**PROBLEM TO SOLVE:** Leaving the images aside, transcribe all the data below exactly.

**DATA EXTRACT:**

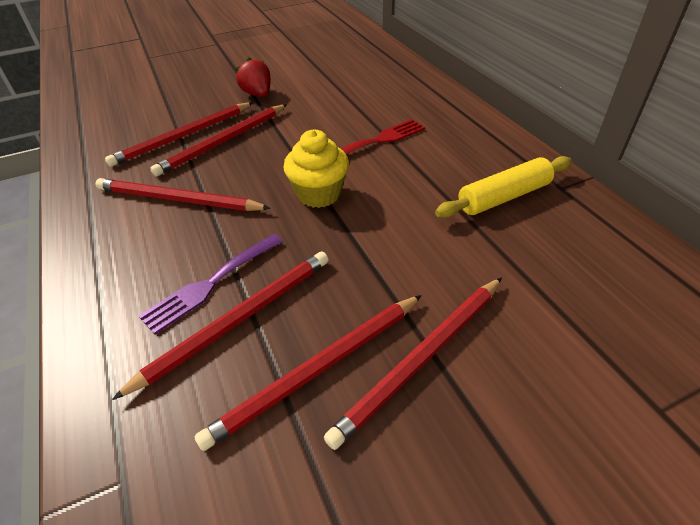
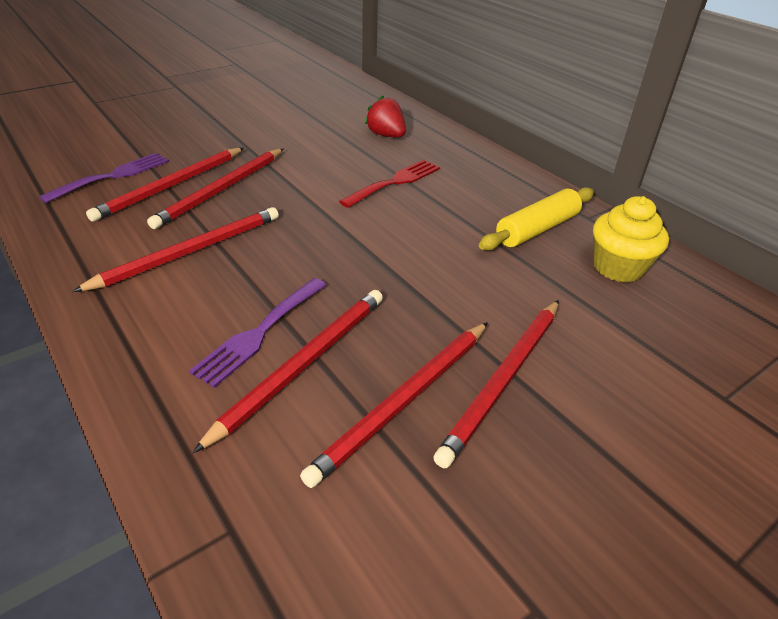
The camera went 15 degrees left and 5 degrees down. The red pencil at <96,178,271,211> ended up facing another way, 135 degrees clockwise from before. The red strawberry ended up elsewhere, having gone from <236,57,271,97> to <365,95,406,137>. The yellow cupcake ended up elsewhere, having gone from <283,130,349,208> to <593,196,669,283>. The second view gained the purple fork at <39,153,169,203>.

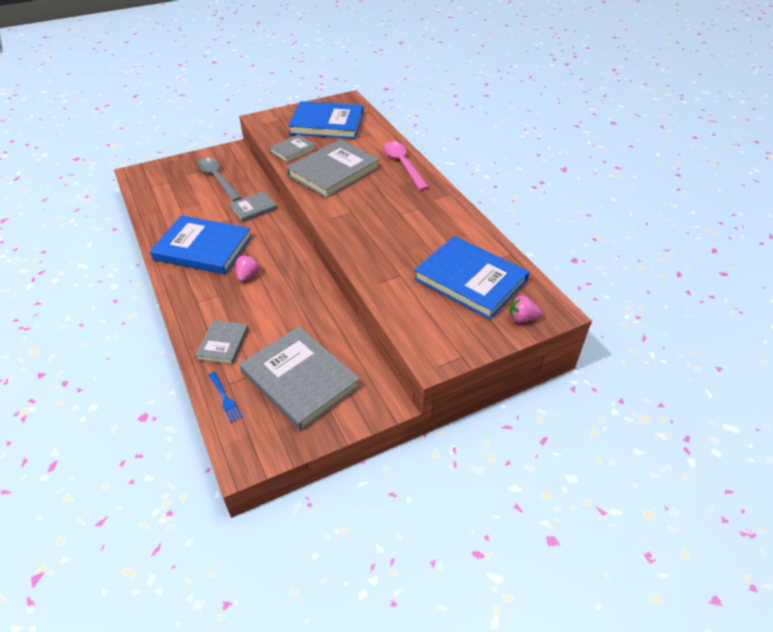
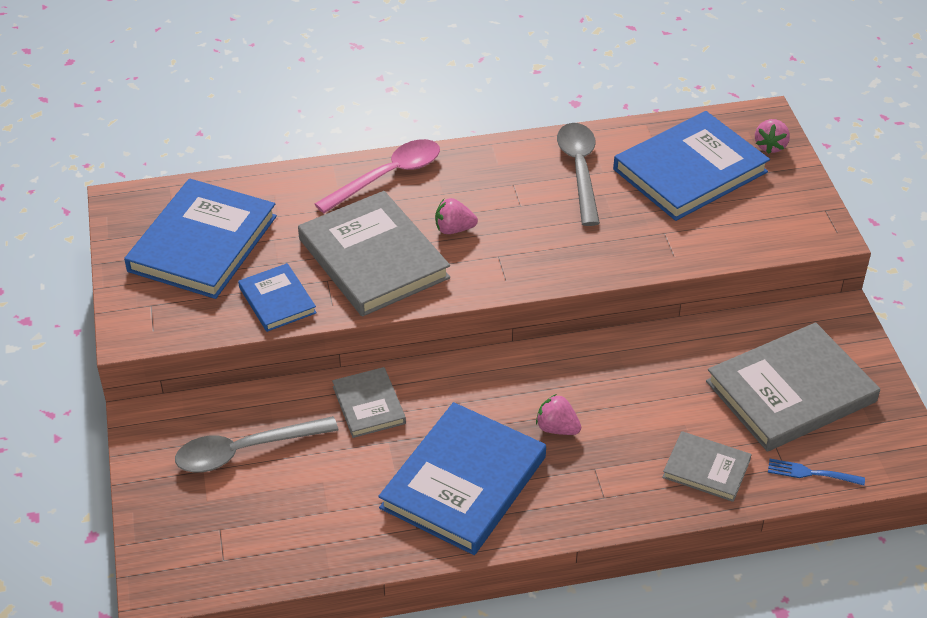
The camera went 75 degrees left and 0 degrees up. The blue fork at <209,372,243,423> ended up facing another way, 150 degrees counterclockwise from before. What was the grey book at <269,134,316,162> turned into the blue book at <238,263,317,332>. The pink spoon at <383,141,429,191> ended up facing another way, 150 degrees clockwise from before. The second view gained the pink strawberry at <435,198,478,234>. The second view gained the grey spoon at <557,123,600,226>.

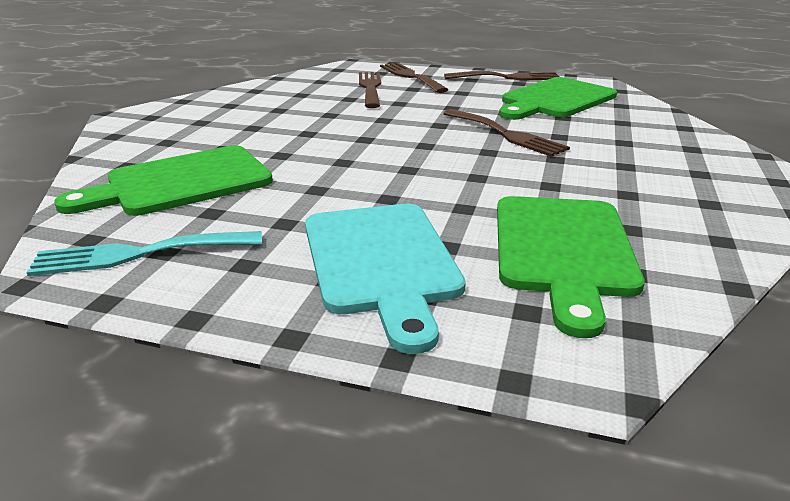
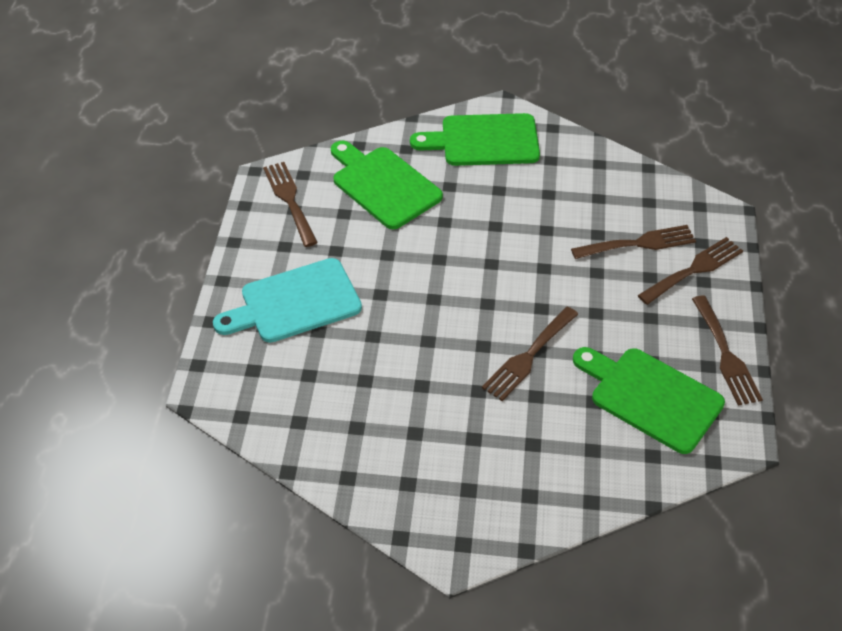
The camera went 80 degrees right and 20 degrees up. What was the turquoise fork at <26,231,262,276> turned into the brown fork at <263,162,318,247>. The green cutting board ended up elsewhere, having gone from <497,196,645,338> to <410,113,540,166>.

**WRITTEN RESPONSE:**
The camera went 15 degrees left and 5 degrees down. The red pencil at <96,178,271,211> ended up facing another way, 135 degrees clockwise from before. The red strawberry ended up elsewhere, having gone from <236,57,271,97> to <365,95,406,137>. The yellow cupcake ended up elsewhere, having gone from <283,130,349,208> to <593,196,669,283>. The second view gained the purple fork at <39,153,169,203>.

The camera went 75 degrees left and 0 degrees up. The blue fork at <209,372,243,423> ended up facing another way, 150 degrees counterclockwise from before. What was the grey book at <269,134,316,162> turned into the blue book at <238,263,317,332>. The pink spoon at <383,141,429,191> ended up facing another way, 150 degrees clockwise from before. The second view gained the pink strawberry at <435,198,478,234>. The second view gained the grey spoon at <557,123,600,226>.

The camera went 80 degrees right and 20 degrees up. What was the turquoise fork at <26,231,262,276> turned into the brown fork at <263,162,318,247>. The green cutting board ended up elsewhere, having gone from <497,196,645,338> to <410,113,540,166>.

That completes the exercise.